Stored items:
□ □ □ □ □
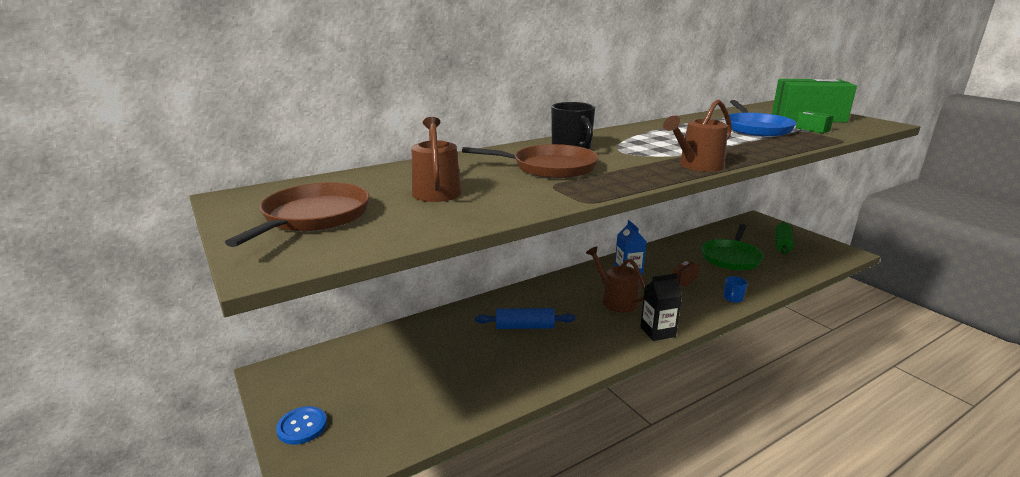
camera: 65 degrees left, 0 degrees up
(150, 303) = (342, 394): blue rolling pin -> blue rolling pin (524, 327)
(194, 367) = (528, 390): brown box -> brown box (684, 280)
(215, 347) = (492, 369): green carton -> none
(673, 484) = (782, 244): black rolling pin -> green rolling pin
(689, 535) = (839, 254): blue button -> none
□ □ □ □ □
**HOW TO COMPLETE THIS TASK**
Repeat the entries exactly. Any picture is to be left out.

**WRITTEN RESPONSE**
camera: 65 degrees left, 0 degrees up
(150, 303) = (342, 394): blue rolling pin -> blue rolling pin (524, 327)
(194, 367) = (528, 390): brown box -> brown box (684, 280)
(215, 347) = (492, 369): green carton -> none
(673, 484) = (782, 244): black rolling pin -> green rolling pin
(689, 535) = (839, 254): blue button -> none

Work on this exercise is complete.